● Task input
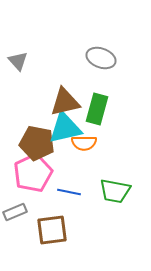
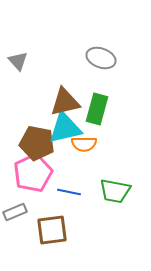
orange semicircle: moved 1 px down
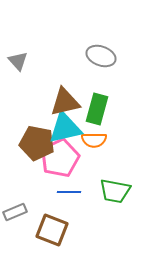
gray ellipse: moved 2 px up
orange semicircle: moved 10 px right, 4 px up
pink pentagon: moved 27 px right, 15 px up
blue line: rotated 10 degrees counterclockwise
brown square: rotated 28 degrees clockwise
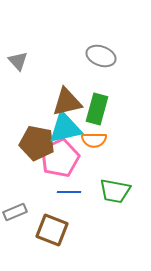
brown triangle: moved 2 px right
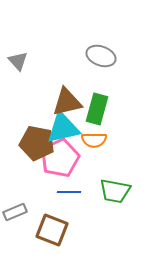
cyan triangle: moved 2 px left
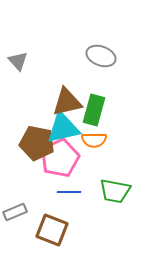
green rectangle: moved 3 px left, 1 px down
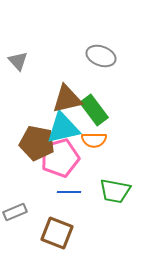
brown triangle: moved 3 px up
green rectangle: rotated 52 degrees counterclockwise
pink pentagon: rotated 9 degrees clockwise
brown square: moved 5 px right, 3 px down
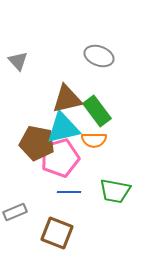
gray ellipse: moved 2 px left
green rectangle: moved 3 px right, 1 px down
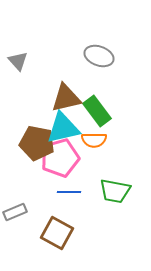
brown triangle: moved 1 px left, 1 px up
brown square: rotated 8 degrees clockwise
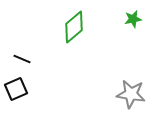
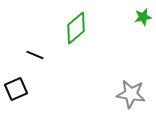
green star: moved 10 px right, 2 px up
green diamond: moved 2 px right, 1 px down
black line: moved 13 px right, 4 px up
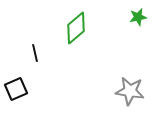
green star: moved 5 px left
black line: moved 2 px up; rotated 54 degrees clockwise
gray star: moved 1 px left, 3 px up
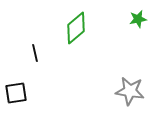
green star: moved 2 px down
black square: moved 4 px down; rotated 15 degrees clockwise
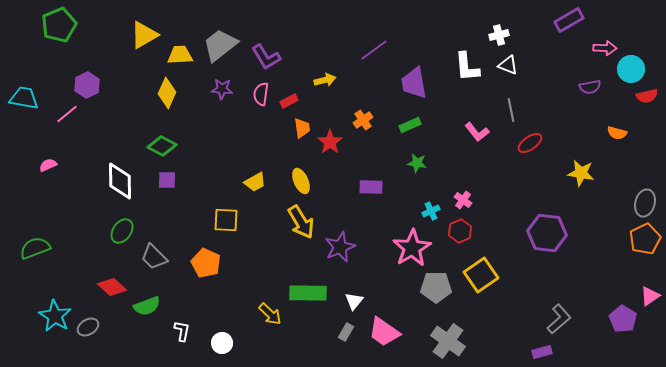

● Directions
Copy out every line above word for word, leaving out the pictures.

● Worked answer
orange semicircle: moved 1 px down
gray ellipse: moved 2 px up
orange semicircle: moved 10 px right, 4 px up
pink pentagon: moved 27 px right, 15 px up
blue line: rotated 10 degrees counterclockwise
brown square: rotated 28 degrees clockwise
brown triangle: moved 2 px right
cyan triangle: moved 2 px left
green rectangle: moved 3 px left, 1 px down
brown triangle: moved 3 px up
green rectangle: rotated 52 degrees counterclockwise
pink pentagon: rotated 9 degrees clockwise
brown square: moved 5 px right, 3 px down
gray ellipse: moved 2 px left
green rectangle: moved 3 px right, 1 px down
brown triangle: moved 1 px left, 1 px up
brown square: rotated 8 degrees clockwise
green star: moved 10 px right, 2 px up
green diamond: moved 2 px right, 1 px down
black line: moved 13 px right, 4 px up
green star: moved 5 px left
black line: moved 2 px up; rotated 54 degrees clockwise
gray star: moved 1 px left, 3 px up
green star: moved 2 px down
black square: moved 4 px down; rotated 15 degrees clockwise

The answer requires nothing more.